Data for the task:
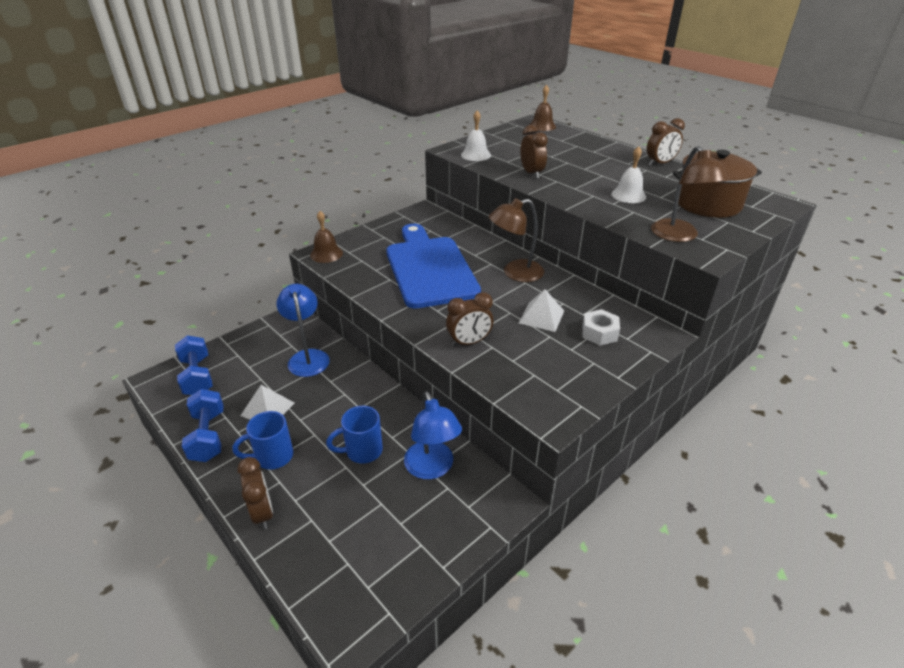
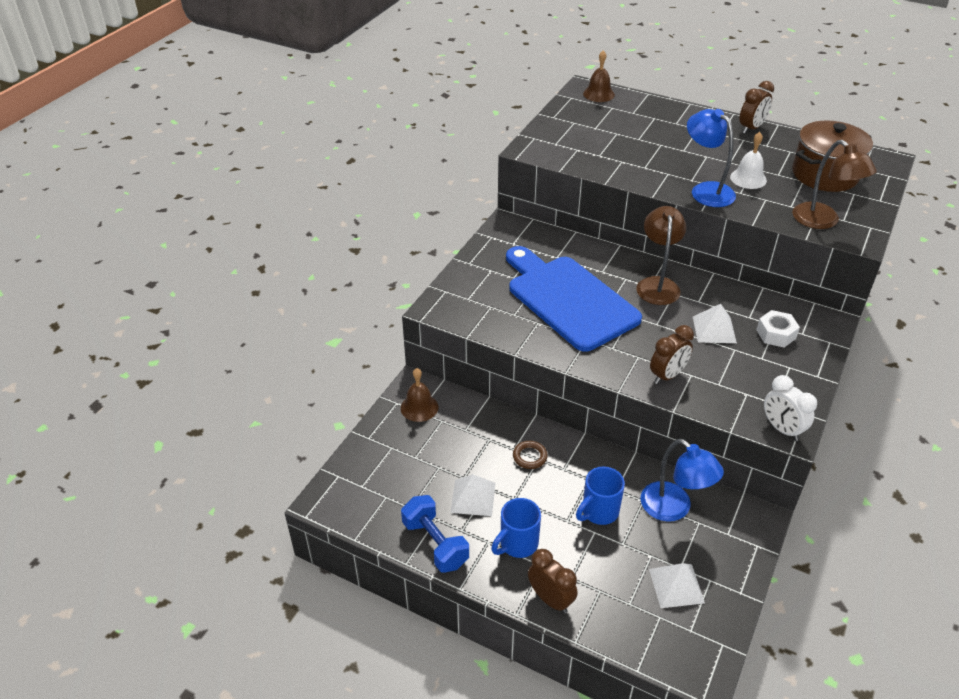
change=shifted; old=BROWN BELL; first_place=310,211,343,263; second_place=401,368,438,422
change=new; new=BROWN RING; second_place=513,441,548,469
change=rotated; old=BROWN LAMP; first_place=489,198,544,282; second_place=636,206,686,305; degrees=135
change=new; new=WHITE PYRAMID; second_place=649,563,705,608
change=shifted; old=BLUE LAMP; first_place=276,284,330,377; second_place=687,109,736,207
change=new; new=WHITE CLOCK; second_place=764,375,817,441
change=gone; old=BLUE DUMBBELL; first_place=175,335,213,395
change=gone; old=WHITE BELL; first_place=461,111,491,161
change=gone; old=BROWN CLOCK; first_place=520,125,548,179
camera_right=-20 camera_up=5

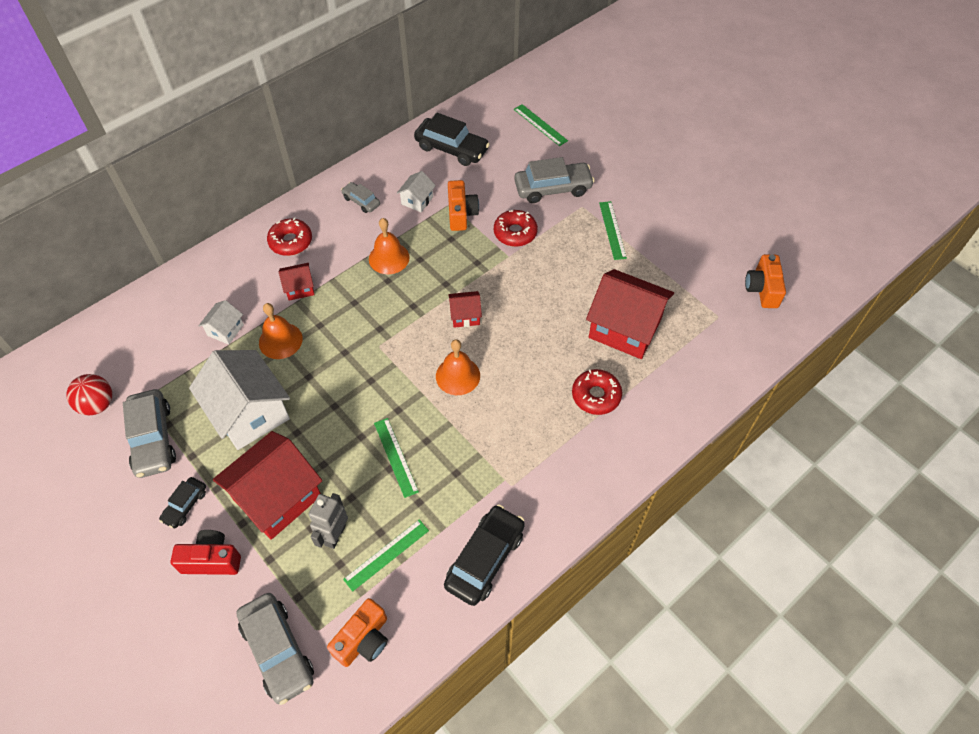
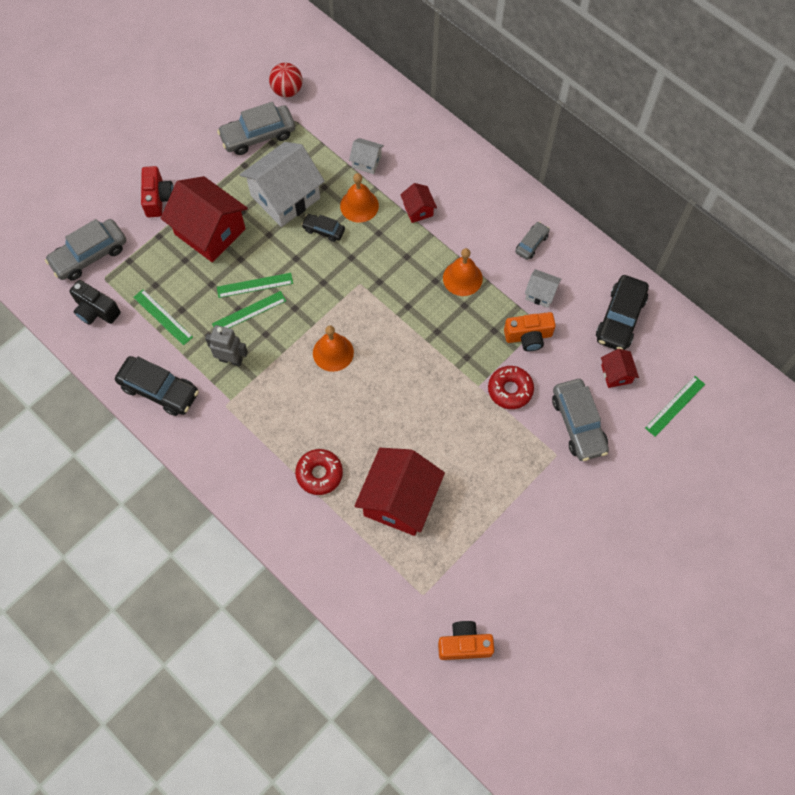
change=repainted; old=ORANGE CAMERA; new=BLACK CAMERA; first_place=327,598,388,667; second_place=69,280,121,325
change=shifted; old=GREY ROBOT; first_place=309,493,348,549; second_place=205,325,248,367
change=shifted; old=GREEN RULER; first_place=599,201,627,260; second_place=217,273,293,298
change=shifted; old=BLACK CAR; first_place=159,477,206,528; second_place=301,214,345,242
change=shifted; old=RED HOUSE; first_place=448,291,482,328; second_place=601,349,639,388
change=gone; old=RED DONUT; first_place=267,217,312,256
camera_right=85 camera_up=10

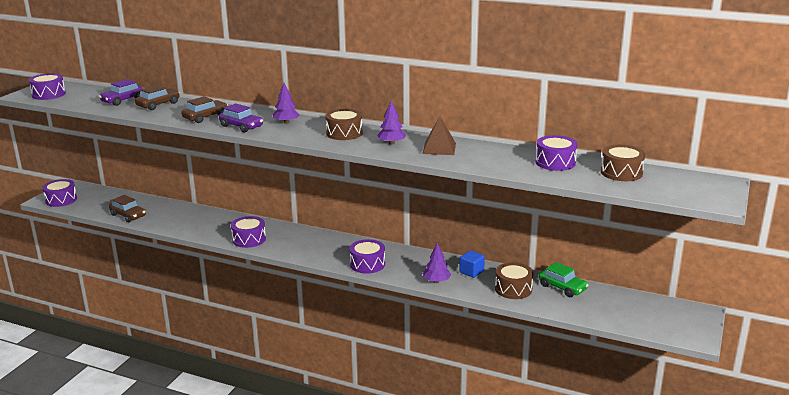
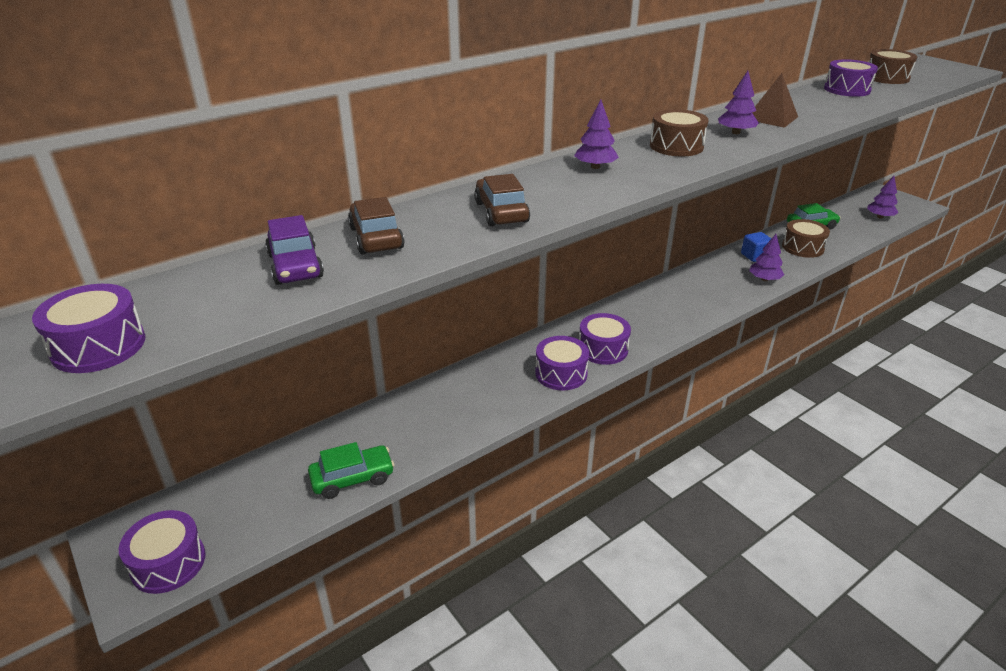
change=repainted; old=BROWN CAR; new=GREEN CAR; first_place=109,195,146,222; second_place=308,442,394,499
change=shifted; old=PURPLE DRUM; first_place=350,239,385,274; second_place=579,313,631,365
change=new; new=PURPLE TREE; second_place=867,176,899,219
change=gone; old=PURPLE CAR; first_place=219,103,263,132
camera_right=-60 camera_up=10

Your instructions:
Among the entries, count how many lines hold the string "LAMP", then state only that number.

Problem solution:
2